Supplied material:
──────────

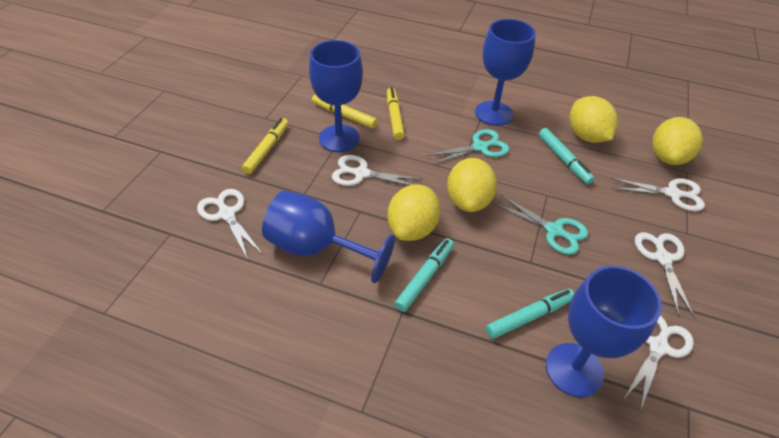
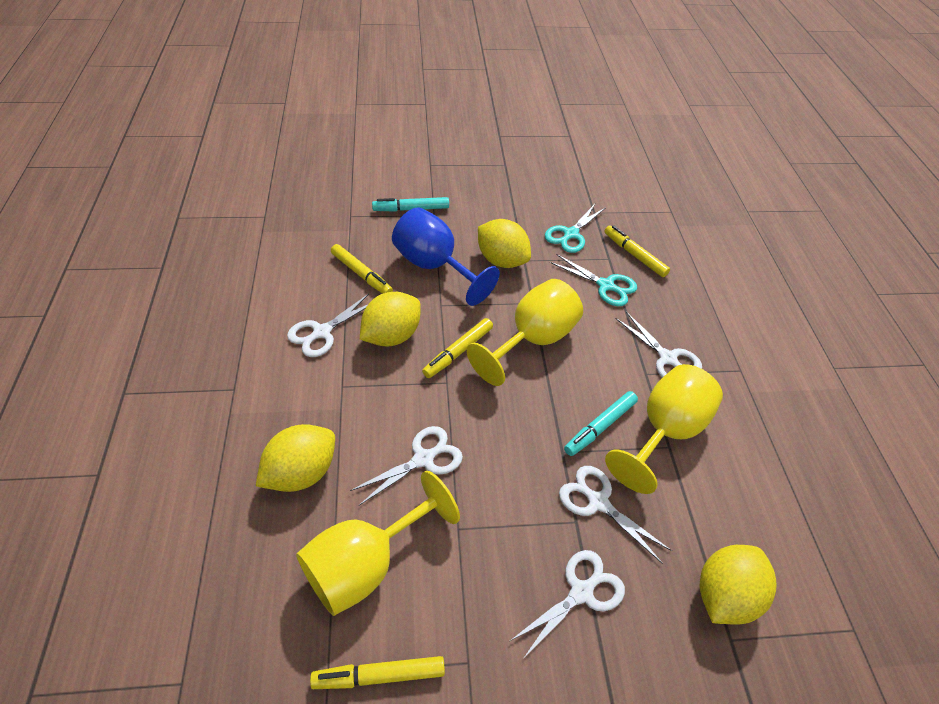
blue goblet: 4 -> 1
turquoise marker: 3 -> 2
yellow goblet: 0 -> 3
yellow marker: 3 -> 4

──────────

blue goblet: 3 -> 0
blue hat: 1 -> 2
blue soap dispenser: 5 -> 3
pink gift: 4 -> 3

──────────

If a line in the entries above includes "marker", count it; report the total alone.

Answer section: 2